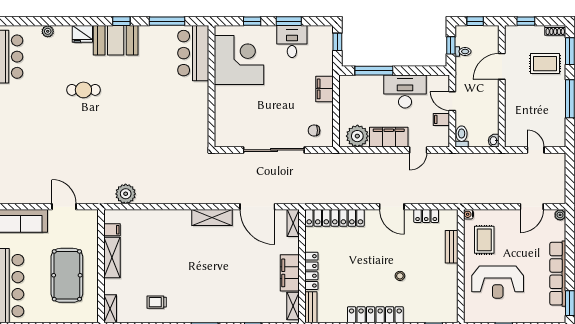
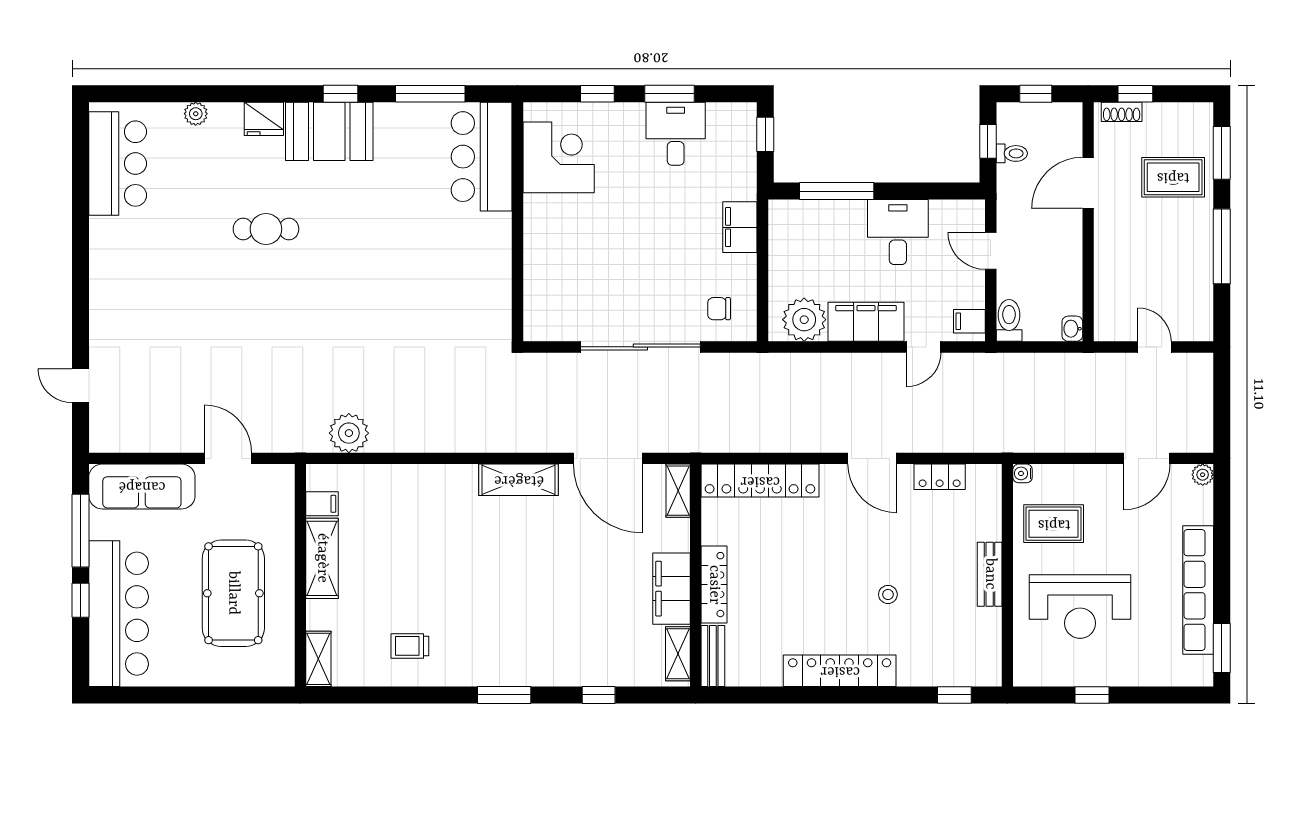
shoe rack: (555, 30) -> (1122, 112), moved
corner desk: (239, 60) -> (559, 157), width x0.74, depth x0.74
desk: (405, 92) -> (898, 232), width x0.73
filing cabinet: (441, 119) -> (969, 321), moved
rug: (484, 240) -> (1054, 524), turned 90
bench: (452, 247) -> (990, 574), moved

» **What is being asked**:
You need to restate all of the entries above exactly and leave the pictures behind.

» **Final answer**:
shoe rack: (555, 30) -> (1122, 112), moved
corner desk: (239, 60) -> (559, 157), width x0.74, depth x0.74
desk: (405, 92) -> (898, 232), width x0.73
filing cabinet: (441, 119) -> (969, 321), moved
rug: (484, 240) -> (1054, 524), turned 90
bench: (452, 247) -> (990, 574), moved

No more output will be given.